## TASK ITEM
One range is to be output from the listing below, exactly as written: the line with "BT1: 7.4V (plus" to the line with "C1: 100nF (GND, VS) -> 10nF (GND, VS)", both kept.

## AVAILABLE DATA
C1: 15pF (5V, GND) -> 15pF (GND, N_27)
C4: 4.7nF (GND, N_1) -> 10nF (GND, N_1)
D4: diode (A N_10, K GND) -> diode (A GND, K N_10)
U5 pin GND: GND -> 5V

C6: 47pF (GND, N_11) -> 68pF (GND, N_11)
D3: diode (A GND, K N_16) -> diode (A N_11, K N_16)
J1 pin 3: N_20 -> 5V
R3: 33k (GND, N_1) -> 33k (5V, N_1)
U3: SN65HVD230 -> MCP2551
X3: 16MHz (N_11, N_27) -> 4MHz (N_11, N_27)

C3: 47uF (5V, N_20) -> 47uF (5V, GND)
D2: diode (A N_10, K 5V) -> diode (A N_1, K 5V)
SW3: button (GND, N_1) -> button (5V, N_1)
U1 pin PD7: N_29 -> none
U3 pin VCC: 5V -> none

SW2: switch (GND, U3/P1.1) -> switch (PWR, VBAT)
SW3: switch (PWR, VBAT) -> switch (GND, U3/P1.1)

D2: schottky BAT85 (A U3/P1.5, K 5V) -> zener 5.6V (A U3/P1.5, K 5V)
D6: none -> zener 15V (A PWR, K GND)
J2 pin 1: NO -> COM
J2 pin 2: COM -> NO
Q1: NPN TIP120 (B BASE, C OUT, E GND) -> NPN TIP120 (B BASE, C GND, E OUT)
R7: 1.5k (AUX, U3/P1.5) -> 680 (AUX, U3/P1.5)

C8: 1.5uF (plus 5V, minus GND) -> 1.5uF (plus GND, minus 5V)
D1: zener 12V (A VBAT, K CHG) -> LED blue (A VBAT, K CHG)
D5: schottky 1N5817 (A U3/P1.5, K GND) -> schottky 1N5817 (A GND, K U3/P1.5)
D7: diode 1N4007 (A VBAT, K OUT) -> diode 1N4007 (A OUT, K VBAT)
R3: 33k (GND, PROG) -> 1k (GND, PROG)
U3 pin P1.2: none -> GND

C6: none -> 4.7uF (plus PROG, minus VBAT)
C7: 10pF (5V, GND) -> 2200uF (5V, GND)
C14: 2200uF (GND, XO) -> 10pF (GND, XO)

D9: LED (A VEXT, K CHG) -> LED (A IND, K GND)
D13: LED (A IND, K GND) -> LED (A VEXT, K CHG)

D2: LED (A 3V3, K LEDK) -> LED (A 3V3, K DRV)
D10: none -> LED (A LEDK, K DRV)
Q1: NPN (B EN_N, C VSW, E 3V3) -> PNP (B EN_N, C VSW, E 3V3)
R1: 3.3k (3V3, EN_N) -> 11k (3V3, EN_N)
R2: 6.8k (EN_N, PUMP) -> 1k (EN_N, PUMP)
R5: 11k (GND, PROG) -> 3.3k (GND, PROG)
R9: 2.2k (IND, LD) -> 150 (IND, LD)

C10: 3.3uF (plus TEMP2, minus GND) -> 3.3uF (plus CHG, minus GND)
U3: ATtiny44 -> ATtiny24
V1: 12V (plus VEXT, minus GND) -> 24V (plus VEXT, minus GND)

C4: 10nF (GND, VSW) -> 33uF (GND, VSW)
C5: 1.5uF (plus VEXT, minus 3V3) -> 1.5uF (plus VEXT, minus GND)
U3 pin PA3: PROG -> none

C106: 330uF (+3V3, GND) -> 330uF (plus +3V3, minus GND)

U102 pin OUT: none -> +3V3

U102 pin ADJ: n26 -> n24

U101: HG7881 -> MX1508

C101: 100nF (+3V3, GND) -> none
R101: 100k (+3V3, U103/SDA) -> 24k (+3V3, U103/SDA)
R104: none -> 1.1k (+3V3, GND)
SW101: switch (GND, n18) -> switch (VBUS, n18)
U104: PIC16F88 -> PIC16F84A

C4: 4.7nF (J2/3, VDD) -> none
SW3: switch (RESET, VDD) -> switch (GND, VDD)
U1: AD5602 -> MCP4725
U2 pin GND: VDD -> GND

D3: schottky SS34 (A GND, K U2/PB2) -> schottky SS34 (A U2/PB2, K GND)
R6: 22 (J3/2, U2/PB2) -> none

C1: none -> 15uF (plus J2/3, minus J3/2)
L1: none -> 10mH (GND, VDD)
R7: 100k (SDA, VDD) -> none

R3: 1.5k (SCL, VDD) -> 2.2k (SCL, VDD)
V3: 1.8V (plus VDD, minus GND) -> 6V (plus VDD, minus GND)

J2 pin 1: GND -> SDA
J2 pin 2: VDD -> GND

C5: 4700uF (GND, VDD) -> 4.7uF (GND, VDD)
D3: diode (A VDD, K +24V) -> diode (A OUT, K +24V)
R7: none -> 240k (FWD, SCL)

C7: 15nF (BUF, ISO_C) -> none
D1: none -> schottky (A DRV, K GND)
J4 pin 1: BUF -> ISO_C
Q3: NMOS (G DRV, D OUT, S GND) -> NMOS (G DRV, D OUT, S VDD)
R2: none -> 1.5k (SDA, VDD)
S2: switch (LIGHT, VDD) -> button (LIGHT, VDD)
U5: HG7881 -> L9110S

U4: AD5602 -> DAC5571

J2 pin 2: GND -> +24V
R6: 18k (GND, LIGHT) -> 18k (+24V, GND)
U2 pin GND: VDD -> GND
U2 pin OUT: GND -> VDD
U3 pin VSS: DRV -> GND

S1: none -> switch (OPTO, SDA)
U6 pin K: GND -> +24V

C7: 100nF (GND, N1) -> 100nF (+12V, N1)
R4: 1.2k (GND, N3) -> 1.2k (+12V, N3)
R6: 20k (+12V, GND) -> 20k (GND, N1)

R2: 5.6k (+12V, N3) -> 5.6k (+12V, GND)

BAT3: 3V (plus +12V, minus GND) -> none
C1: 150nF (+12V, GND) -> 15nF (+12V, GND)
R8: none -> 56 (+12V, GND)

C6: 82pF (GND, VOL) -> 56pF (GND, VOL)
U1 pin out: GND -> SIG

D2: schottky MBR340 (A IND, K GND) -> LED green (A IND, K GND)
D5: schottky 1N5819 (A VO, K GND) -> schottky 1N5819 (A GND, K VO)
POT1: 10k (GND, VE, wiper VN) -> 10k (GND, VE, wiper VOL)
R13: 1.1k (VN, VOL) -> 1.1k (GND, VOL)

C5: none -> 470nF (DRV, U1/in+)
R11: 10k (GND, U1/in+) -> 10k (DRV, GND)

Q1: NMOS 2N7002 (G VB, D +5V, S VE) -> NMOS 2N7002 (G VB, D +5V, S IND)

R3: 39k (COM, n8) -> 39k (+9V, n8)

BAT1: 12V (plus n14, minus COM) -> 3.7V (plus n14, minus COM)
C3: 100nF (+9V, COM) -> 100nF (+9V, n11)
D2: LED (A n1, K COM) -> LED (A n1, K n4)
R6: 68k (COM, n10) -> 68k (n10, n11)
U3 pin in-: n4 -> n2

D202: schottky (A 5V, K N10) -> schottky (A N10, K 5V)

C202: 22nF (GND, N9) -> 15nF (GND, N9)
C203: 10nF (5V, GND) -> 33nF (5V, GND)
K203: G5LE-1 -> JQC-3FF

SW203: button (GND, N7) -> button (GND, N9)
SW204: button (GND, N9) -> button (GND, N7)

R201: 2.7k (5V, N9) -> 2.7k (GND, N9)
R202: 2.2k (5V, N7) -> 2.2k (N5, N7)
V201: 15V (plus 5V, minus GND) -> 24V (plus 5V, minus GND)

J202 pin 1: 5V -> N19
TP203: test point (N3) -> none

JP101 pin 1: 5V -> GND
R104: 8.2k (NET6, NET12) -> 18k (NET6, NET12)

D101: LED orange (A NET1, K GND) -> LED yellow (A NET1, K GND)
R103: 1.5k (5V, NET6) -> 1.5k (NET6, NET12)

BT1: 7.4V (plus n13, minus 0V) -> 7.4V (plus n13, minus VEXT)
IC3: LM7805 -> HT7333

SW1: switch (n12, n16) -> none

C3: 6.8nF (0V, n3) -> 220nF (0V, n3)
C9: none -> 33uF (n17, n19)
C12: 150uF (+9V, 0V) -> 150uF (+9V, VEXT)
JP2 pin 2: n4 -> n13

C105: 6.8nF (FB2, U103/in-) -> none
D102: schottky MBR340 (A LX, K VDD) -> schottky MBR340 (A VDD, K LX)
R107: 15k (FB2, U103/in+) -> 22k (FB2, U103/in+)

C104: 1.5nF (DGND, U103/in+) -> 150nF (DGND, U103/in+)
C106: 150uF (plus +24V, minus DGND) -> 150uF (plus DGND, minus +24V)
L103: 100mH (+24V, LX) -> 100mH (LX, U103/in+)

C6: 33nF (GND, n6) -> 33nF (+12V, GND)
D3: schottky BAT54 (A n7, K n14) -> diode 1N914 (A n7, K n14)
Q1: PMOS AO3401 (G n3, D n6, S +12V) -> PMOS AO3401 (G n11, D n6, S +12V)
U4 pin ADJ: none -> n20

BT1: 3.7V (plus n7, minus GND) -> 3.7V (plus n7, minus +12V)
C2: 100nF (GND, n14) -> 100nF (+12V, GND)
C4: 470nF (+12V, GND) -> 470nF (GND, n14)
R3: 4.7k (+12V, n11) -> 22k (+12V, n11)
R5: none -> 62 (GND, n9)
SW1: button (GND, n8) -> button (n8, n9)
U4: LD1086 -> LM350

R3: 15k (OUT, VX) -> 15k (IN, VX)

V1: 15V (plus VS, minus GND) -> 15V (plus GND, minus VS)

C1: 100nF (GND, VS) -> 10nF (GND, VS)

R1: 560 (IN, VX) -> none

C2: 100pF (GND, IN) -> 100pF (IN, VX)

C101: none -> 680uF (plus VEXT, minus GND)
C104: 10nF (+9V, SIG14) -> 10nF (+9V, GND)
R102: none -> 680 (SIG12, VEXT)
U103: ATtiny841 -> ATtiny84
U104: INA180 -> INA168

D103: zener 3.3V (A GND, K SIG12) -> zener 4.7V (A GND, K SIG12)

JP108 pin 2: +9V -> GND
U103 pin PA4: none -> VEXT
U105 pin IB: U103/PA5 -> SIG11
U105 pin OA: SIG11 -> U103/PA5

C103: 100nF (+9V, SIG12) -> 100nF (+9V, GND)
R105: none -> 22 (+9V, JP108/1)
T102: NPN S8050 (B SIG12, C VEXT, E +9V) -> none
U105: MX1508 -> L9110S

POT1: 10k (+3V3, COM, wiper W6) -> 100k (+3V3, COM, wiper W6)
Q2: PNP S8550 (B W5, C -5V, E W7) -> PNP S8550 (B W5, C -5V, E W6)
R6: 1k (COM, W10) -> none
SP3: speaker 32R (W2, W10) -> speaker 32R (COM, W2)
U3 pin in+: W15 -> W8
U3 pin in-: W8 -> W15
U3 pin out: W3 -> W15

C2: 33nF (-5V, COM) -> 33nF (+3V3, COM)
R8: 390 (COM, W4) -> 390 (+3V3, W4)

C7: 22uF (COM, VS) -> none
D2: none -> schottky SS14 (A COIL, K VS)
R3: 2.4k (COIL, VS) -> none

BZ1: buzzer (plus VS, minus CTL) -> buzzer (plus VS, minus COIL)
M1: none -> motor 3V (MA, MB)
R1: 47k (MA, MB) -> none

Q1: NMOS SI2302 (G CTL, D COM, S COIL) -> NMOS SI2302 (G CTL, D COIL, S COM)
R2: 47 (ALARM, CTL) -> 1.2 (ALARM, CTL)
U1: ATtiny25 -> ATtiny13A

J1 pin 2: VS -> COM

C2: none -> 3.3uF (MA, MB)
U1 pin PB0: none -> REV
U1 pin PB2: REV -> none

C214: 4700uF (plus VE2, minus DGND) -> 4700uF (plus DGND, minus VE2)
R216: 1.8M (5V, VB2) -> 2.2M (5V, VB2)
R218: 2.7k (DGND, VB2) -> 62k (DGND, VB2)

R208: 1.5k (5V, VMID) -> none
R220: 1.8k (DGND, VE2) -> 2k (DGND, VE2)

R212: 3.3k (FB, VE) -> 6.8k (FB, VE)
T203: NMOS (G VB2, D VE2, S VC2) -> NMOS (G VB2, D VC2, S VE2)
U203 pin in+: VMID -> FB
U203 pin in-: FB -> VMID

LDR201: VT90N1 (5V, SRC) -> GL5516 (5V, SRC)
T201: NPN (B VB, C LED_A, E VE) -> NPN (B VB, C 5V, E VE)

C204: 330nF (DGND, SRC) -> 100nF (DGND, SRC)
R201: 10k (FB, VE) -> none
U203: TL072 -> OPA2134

## SOLUTION
BT1: 7.4V (plus n13, minus 0V) -> 7.4V (plus n13, minus VEXT)
IC3: LM7805 -> HT7333

SW1: switch (n12, n16) -> none

C3: 6.8nF (0V, n3) -> 220nF (0V, n3)
C9: none -> 33uF (n17, n19)
C12: 150uF (+9V, 0V) -> 150uF (+9V, VEXT)
JP2 pin 2: n4 -> n13

C105: 6.8nF (FB2, U103/in-) -> none
D102: schottky MBR340 (A LX, K VDD) -> schottky MBR340 (A VDD, K LX)
R107: 15k (FB2, U103/in+) -> 22k (FB2, U103/in+)

C104: 1.5nF (DGND, U103/in+) -> 150nF (DGND, U103/in+)
C106: 150uF (plus +24V, minus DGND) -> 150uF (plus DGND, minus +24V)
L103: 100mH (+24V, LX) -> 100mH (LX, U103/in+)

C6: 33nF (GND, n6) -> 33nF (+12V, GND)
D3: schottky BAT54 (A n7, K n14) -> diode 1N914 (A n7, K n14)
Q1: PMOS AO3401 (G n3, D n6, S +12V) -> PMOS AO3401 (G n11, D n6, S +12V)
U4 pin ADJ: none -> n20

BT1: 3.7V (plus n7, minus GND) -> 3.7V (plus n7, minus +12V)
C2: 100nF (GND, n14) -> 100nF (+12V, GND)
C4: 470nF (+12V, GND) -> 470nF (GND, n14)
R3: 4.7k (+12V, n11) -> 22k (+12V, n11)
R5: none -> 62 (GND, n9)
SW1: button (GND, n8) -> button (n8, n9)
U4: LD1086 -> LM350

R3: 15k (OUT, VX) -> 15k (IN, VX)

V1: 15V (plus VS, minus GND) -> 15V (plus GND, minus VS)

C1: 100nF (GND, VS) -> 10nF (GND, VS)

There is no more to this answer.